Exercise requirements: Read through the data, and wherever a line holds the word "pencil", write that line out.

Data provided:
- - -

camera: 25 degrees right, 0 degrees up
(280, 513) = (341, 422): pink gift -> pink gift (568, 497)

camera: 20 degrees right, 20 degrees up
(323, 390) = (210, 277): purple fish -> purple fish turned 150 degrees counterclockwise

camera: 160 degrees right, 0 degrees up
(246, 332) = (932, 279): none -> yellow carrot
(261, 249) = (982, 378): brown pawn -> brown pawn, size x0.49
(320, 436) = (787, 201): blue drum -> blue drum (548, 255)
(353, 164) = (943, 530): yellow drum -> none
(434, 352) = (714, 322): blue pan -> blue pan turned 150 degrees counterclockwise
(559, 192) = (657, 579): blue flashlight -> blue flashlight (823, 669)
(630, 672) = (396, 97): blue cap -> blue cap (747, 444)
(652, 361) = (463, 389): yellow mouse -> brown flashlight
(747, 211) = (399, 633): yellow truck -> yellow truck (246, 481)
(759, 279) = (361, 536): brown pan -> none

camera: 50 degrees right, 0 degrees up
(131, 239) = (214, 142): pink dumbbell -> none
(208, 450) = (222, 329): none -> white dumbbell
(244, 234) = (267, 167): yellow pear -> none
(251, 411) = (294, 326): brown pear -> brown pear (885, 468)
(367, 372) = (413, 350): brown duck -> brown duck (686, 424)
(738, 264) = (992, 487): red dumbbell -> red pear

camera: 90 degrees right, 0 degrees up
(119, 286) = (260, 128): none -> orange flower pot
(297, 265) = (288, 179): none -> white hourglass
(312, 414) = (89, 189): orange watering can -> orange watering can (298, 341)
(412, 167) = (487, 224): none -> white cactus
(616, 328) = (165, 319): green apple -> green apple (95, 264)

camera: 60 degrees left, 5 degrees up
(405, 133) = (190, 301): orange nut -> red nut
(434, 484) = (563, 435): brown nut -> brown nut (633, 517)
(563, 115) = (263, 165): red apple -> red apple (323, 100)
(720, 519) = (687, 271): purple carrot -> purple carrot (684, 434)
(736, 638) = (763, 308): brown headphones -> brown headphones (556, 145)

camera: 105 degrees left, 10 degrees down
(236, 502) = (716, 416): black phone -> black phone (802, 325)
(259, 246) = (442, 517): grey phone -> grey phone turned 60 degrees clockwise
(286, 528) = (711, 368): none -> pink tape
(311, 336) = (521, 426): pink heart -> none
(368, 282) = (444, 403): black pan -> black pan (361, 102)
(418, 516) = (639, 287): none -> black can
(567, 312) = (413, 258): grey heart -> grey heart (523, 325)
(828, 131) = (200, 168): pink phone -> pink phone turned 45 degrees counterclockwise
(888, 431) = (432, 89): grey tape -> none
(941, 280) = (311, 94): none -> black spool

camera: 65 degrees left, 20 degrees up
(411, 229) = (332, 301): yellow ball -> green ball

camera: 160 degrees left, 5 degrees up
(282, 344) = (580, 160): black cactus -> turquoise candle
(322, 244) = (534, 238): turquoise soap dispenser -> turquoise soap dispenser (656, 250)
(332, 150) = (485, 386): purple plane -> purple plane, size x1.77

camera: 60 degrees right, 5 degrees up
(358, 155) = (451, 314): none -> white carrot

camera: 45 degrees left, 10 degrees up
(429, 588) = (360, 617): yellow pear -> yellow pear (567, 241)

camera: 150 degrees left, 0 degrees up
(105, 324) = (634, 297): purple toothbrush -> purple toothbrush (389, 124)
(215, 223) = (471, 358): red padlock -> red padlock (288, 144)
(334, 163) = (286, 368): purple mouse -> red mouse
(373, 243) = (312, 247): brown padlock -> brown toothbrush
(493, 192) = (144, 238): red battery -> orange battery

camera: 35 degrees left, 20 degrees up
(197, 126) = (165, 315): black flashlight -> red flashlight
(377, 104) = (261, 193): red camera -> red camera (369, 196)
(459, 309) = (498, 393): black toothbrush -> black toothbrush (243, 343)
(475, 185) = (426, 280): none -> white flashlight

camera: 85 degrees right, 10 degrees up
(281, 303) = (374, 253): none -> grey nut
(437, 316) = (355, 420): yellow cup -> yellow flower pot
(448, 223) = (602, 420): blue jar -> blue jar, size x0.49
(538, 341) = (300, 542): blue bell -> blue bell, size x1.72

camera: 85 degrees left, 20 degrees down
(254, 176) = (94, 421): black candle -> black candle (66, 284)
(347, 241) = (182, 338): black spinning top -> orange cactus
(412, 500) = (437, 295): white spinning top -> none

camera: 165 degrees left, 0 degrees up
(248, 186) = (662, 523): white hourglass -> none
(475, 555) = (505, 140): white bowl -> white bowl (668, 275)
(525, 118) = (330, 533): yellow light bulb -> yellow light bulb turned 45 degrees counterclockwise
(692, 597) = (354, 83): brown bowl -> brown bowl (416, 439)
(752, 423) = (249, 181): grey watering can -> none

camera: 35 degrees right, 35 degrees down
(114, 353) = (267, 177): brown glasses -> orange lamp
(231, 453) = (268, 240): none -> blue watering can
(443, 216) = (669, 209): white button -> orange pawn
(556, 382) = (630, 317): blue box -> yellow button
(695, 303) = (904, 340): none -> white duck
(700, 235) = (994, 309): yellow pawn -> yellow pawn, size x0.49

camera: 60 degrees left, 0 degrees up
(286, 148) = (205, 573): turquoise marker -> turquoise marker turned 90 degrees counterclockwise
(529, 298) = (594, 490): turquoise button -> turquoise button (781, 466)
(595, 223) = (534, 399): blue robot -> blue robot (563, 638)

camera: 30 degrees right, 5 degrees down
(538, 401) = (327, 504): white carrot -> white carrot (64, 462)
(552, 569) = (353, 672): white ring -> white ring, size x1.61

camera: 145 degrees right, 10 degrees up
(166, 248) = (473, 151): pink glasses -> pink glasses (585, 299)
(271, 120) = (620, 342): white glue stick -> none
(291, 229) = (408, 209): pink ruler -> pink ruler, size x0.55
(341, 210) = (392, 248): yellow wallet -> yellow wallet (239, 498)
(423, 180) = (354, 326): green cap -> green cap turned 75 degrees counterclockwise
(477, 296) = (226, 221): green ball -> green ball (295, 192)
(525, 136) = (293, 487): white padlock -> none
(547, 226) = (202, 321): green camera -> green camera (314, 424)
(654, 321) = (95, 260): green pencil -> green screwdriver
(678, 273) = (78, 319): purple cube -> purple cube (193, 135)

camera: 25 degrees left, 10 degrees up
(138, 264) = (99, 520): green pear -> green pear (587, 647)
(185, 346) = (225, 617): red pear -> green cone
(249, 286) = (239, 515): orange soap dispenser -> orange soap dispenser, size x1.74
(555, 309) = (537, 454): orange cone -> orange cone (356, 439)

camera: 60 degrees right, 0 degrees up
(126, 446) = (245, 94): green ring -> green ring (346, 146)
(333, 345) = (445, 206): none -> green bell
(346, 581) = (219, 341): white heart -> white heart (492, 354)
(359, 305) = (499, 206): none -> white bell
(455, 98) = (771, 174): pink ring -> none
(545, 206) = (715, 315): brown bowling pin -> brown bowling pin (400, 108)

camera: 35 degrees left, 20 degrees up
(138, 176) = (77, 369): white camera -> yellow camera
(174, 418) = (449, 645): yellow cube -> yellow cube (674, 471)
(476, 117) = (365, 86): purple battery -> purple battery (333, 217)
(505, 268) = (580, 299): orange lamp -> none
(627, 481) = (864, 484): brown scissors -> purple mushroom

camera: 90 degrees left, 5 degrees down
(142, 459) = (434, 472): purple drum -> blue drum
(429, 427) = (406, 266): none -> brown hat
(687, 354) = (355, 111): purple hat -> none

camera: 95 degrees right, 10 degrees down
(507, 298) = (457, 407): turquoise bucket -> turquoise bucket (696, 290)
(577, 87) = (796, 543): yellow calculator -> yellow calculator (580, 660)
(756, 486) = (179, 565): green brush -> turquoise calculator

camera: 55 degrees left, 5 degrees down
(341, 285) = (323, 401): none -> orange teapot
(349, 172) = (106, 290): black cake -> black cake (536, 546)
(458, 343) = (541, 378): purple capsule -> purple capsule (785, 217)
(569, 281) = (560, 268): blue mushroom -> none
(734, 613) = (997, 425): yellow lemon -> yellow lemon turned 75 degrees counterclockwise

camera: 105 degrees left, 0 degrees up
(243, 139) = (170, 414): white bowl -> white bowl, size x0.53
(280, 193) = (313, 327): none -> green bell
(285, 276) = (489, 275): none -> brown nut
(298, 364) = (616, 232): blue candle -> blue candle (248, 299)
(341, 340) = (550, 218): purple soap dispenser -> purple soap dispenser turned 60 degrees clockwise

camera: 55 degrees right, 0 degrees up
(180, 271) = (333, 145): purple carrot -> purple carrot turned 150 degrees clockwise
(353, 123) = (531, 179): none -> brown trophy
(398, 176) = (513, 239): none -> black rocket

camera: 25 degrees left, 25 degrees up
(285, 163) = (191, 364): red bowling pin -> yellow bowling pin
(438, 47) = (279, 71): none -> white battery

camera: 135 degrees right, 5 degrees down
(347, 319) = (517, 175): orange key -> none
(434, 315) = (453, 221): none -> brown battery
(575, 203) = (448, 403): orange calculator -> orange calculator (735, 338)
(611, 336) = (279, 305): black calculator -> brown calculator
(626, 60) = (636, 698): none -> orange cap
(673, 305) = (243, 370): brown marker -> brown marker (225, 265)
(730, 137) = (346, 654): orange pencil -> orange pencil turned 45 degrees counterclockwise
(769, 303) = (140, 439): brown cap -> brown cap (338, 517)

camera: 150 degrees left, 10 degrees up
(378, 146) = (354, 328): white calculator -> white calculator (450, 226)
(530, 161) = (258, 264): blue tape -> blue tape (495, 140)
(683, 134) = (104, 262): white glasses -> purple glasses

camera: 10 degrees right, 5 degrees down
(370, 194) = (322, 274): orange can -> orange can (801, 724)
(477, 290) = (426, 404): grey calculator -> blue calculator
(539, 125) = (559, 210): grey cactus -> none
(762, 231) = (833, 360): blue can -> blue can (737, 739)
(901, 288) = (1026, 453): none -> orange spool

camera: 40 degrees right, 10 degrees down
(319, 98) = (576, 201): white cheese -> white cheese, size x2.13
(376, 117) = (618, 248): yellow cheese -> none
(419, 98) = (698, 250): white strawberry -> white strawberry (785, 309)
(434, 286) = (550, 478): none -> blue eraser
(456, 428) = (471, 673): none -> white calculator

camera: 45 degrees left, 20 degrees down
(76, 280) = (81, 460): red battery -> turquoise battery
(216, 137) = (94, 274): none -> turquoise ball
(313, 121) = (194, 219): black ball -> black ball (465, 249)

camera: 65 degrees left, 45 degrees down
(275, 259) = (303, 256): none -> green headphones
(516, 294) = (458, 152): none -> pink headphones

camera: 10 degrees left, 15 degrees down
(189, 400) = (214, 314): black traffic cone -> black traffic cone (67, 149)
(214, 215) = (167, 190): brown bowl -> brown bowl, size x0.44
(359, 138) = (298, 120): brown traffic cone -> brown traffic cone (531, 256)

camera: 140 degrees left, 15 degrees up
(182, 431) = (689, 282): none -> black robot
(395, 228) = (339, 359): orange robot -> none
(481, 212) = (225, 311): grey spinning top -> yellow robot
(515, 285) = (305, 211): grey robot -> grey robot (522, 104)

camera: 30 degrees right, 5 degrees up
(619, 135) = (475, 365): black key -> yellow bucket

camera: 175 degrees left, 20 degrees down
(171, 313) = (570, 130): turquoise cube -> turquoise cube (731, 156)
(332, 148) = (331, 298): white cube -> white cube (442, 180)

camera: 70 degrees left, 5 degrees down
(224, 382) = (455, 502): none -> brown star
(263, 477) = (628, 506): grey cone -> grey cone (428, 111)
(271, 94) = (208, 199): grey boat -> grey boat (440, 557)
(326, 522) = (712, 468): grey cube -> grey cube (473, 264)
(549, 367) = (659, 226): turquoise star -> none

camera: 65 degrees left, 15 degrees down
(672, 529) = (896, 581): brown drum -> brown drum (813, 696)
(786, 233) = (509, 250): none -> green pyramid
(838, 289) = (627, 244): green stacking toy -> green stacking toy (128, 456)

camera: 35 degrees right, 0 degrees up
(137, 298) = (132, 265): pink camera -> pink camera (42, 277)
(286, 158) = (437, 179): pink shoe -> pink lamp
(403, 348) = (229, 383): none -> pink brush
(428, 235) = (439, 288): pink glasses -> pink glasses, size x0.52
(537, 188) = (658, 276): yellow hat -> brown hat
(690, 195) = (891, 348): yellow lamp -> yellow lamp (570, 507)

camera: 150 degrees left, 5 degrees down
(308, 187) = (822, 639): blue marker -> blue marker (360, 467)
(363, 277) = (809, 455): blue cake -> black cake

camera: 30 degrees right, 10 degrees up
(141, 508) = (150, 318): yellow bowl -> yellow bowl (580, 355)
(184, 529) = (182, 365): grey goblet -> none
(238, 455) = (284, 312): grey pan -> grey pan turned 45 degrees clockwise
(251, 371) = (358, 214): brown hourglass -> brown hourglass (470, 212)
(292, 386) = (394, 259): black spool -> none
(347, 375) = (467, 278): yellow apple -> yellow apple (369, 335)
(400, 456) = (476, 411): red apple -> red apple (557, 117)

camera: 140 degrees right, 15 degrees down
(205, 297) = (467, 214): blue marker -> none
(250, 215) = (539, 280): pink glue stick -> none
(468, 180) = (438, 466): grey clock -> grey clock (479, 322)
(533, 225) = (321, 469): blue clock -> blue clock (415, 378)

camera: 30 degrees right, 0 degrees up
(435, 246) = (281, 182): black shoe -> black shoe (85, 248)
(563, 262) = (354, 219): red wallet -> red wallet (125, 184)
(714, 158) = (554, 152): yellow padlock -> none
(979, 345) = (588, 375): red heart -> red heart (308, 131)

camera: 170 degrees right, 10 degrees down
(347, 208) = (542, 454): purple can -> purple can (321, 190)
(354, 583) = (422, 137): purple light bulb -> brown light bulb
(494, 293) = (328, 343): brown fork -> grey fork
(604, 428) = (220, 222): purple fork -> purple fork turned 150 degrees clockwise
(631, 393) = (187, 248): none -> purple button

- - -

Your response:
(654, 321) = (95, 260): green pencil -> green screwdriver
(730, 137) = (346, 654): orange pencil -> orange pencil turned 45 degrees counterclockwise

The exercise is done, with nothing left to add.